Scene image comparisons
________
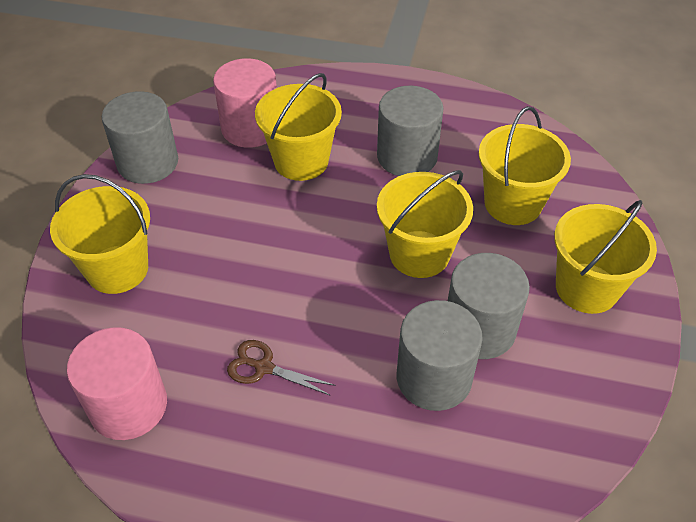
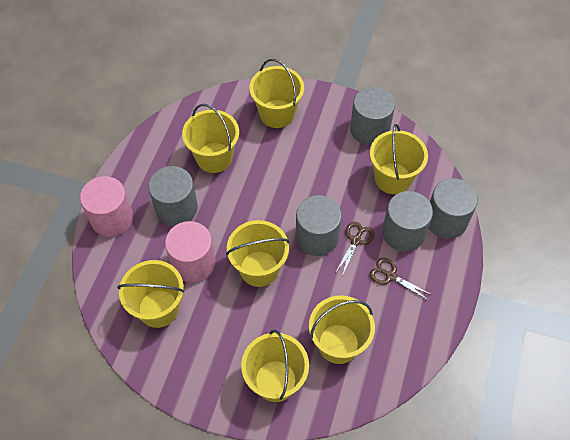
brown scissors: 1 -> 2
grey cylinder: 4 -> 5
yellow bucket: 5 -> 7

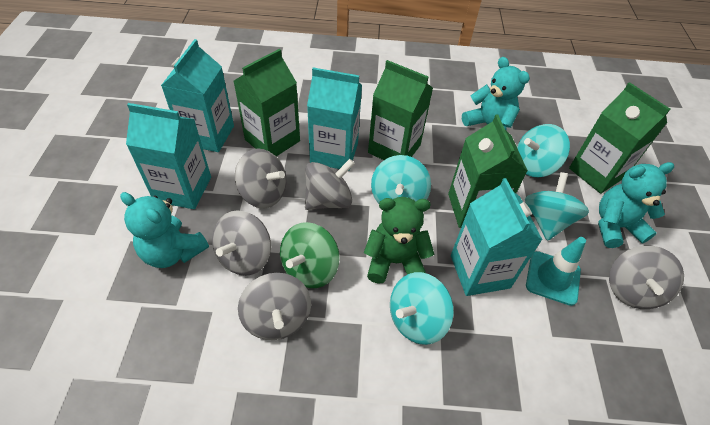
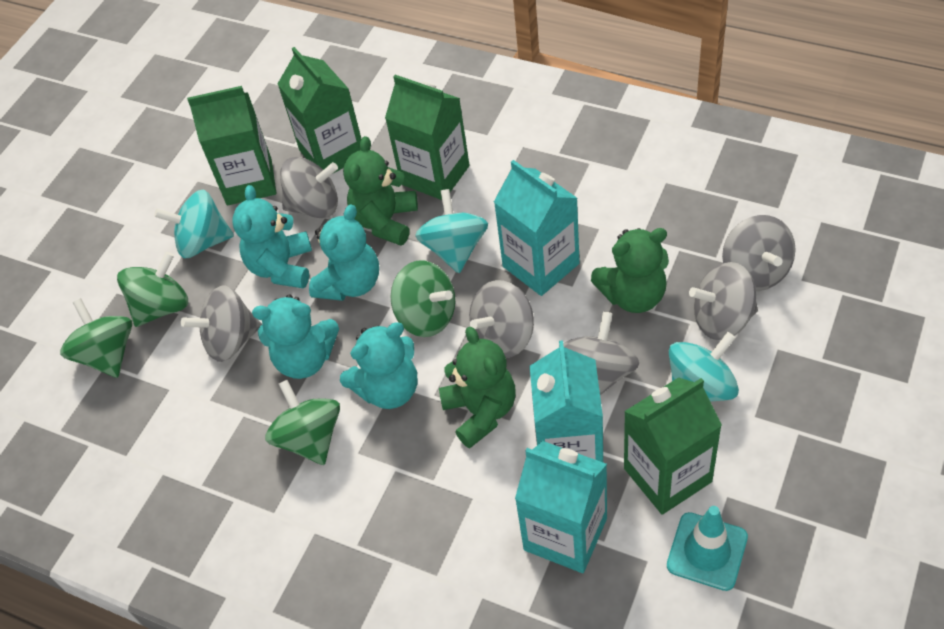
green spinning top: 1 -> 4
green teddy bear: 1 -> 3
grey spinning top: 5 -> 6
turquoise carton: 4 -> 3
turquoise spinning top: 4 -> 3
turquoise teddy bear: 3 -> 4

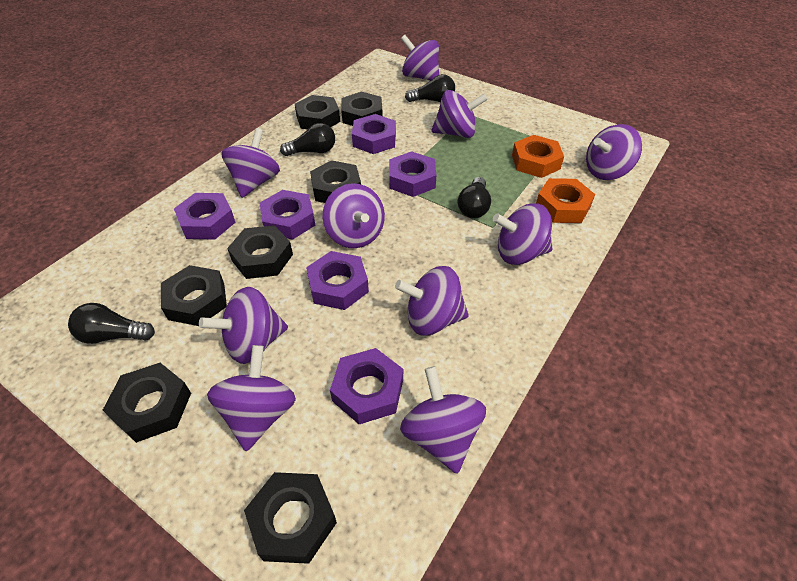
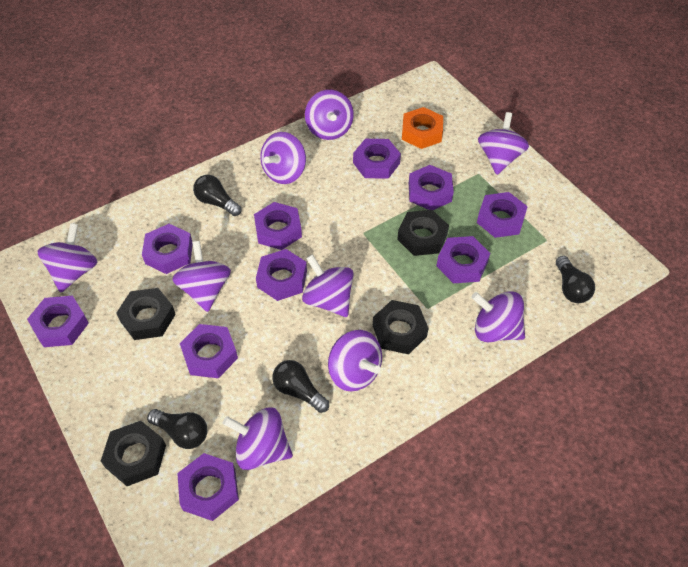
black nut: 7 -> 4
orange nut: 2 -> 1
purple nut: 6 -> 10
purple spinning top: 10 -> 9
________
Pick out, from the lines above, every one that contains the string "spinning".

green spinning top: 1 -> 4
grey spinning top: 5 -> 6
turquoise spinning top: 4 -> 3
purple spinning top: 10 -> 9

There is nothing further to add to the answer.